■ Action item ■
If an entry holds a picture, drop the picture but restate the entry word for word.

(Stored items from a collection)
━━━
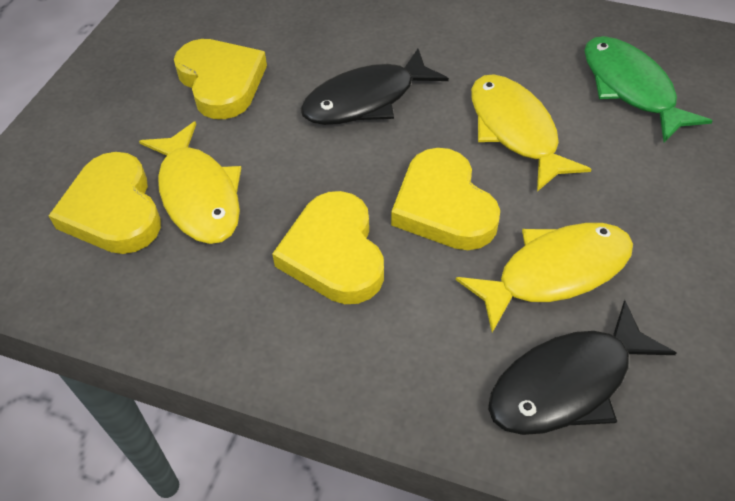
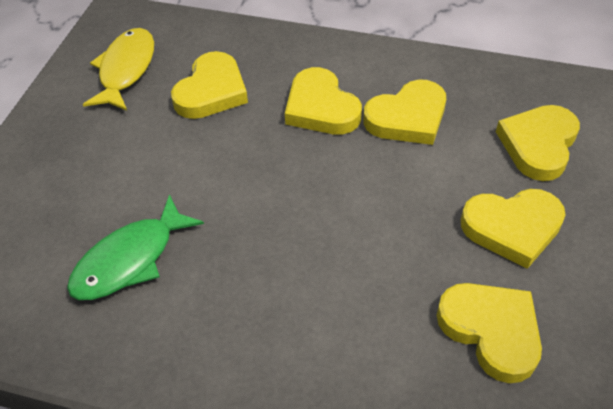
black fish: 2 -> 0
yellow fish: 3 -> 1
yellow heart: 4 -> 6

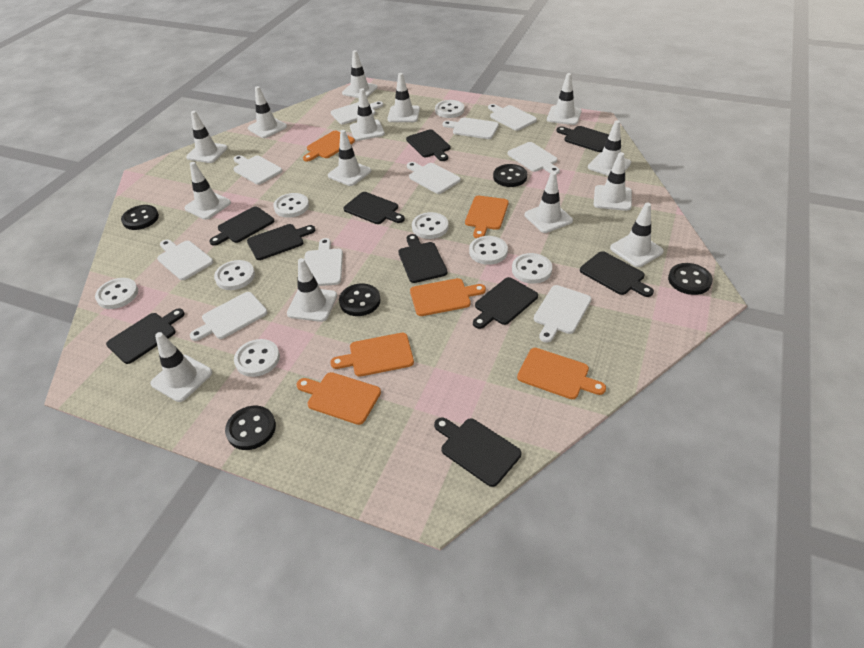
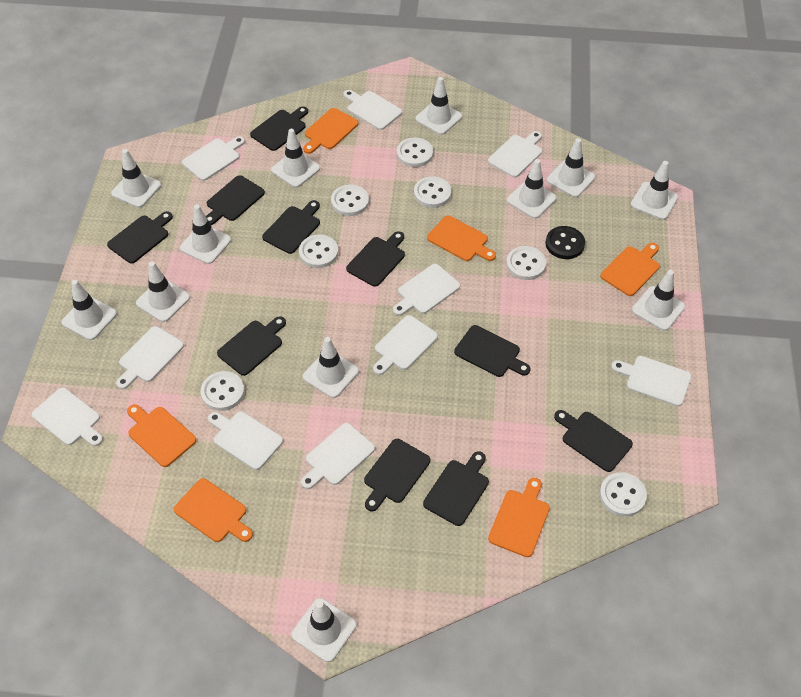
black button: 5 -> 1
white button: 8 -> 7
white traffic cone: 14 -> 12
━━━
■ Answer space ■
black fish: 2 -> 0
yellow fish: 3 -> 1
yellow heart: 4 -> 6

black button: 5 -> 1
white button: 8 -> 7
white traffic cone: 14 -> 12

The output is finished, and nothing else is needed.